** Begin SOURCE MATERIAL **
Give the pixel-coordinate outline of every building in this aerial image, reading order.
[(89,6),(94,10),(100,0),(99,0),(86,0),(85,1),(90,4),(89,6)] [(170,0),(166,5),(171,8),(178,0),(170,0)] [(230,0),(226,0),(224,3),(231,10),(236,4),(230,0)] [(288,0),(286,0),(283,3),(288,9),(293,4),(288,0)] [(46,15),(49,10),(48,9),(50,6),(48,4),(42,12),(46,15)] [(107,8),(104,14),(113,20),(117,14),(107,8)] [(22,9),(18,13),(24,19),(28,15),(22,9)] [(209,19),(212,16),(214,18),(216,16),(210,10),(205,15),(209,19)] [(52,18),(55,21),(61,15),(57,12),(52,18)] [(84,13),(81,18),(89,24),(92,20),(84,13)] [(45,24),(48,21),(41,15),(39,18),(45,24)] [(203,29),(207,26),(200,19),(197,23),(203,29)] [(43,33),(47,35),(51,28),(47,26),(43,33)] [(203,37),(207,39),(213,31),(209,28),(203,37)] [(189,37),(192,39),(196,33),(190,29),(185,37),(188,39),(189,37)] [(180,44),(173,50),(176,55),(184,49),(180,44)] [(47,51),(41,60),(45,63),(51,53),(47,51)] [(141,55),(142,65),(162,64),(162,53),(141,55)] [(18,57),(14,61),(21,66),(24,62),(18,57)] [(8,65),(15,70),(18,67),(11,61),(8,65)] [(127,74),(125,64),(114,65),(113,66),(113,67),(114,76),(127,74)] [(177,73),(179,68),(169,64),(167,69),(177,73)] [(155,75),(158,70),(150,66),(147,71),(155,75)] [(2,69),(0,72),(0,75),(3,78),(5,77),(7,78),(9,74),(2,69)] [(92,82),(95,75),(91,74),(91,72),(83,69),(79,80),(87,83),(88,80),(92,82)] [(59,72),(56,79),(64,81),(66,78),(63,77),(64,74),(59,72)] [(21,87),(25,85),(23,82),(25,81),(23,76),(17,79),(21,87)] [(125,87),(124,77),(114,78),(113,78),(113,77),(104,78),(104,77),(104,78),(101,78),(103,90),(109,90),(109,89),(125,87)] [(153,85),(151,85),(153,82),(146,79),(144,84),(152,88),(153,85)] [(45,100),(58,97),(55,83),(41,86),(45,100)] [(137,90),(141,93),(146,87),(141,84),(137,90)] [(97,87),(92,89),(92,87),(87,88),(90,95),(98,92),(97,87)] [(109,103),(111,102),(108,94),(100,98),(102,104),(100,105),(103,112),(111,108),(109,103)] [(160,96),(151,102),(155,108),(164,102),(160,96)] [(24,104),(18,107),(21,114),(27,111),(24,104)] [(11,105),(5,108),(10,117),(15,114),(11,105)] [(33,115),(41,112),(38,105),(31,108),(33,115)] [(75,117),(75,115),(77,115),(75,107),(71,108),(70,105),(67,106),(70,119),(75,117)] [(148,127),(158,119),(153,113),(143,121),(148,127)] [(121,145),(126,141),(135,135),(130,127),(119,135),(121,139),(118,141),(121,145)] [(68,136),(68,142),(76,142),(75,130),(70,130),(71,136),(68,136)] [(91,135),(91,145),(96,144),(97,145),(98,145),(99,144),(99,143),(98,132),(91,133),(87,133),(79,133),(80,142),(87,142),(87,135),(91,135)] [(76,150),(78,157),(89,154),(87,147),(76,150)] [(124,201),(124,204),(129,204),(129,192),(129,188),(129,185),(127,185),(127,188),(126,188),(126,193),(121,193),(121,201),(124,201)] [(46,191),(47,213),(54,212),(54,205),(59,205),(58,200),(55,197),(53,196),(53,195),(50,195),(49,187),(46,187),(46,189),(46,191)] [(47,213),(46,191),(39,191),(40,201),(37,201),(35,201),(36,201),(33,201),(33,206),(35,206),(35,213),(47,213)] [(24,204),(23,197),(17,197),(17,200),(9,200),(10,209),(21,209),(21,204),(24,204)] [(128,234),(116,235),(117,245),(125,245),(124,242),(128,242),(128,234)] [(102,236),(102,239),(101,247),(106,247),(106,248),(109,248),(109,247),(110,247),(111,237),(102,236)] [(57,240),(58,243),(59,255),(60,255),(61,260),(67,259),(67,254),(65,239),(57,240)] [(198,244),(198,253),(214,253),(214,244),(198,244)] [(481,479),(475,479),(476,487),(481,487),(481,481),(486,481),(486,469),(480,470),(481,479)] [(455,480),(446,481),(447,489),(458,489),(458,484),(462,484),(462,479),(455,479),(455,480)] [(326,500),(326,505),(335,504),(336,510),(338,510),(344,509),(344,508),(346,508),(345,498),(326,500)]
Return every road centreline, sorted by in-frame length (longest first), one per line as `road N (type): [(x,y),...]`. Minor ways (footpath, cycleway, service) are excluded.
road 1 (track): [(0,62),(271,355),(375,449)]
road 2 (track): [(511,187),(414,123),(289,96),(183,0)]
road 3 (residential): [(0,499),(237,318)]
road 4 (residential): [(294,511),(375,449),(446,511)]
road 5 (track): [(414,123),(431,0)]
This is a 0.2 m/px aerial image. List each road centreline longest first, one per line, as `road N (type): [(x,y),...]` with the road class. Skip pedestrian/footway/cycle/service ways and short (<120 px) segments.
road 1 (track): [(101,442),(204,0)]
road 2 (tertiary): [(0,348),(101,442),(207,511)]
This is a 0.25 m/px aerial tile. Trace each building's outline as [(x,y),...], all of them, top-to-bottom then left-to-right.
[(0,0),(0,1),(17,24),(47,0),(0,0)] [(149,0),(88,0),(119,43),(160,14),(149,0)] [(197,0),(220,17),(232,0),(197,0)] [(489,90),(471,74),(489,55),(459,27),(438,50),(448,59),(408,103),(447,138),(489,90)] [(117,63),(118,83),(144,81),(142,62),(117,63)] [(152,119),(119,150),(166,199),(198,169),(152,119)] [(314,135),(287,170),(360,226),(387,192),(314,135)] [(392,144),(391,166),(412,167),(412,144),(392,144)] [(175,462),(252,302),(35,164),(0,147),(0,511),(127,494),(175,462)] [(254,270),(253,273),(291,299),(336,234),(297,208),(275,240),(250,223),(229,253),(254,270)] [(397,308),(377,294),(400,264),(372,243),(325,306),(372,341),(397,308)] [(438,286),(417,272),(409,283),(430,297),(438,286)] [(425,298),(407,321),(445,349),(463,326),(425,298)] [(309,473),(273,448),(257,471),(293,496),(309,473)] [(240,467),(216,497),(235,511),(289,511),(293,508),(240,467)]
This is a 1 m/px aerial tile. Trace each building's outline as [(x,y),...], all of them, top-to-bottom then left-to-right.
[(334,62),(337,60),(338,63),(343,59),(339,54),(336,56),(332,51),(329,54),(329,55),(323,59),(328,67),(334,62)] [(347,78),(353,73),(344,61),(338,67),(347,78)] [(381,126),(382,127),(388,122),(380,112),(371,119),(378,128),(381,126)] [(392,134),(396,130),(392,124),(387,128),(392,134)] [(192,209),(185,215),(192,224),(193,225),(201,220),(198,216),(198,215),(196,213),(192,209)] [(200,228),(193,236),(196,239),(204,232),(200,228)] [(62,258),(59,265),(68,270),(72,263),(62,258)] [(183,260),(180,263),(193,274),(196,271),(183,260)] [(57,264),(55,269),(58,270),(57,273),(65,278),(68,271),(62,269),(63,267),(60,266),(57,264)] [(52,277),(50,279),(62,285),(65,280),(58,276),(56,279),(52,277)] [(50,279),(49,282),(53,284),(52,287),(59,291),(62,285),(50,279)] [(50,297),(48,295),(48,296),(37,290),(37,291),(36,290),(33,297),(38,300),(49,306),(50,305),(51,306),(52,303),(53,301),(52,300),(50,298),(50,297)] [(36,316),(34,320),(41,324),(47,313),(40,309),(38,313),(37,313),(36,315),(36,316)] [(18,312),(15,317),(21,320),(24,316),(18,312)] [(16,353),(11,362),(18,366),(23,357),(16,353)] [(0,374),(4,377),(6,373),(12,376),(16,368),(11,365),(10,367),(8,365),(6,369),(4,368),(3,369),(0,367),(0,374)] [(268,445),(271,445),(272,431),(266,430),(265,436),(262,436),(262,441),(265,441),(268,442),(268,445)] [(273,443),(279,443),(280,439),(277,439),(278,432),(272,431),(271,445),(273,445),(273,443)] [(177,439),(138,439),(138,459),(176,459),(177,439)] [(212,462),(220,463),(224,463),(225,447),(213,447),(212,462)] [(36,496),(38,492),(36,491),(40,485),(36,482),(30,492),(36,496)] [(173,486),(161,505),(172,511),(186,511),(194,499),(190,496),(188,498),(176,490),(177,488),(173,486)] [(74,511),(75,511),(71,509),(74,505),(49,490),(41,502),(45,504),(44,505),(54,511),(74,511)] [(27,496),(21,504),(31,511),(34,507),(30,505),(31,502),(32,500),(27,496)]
** End SOURCE MATERIAL **
- _PROBLEM_:
Collect every line of the listing above that contains the word "each", treating uppercase and lowercase as different.

- _RESPONSE BELOW_:
This is a 0.2 m/px aerial image. List each road centreline longest first, one per line, as `road N (type): [(x,y),...]` with the road class. Skip pedestrian/footway/cycle/service ways and short (<120 px) segments.
This is a 0.25 m/px aerial tile. Trace each building's outline as [(x,y),...], all of them, top-to-bottom then left-to-right.
This is a 1 m/px aerial tile. Trace each building's outline as [(x,y),...], all of them, top-to-bottom then left-to-right.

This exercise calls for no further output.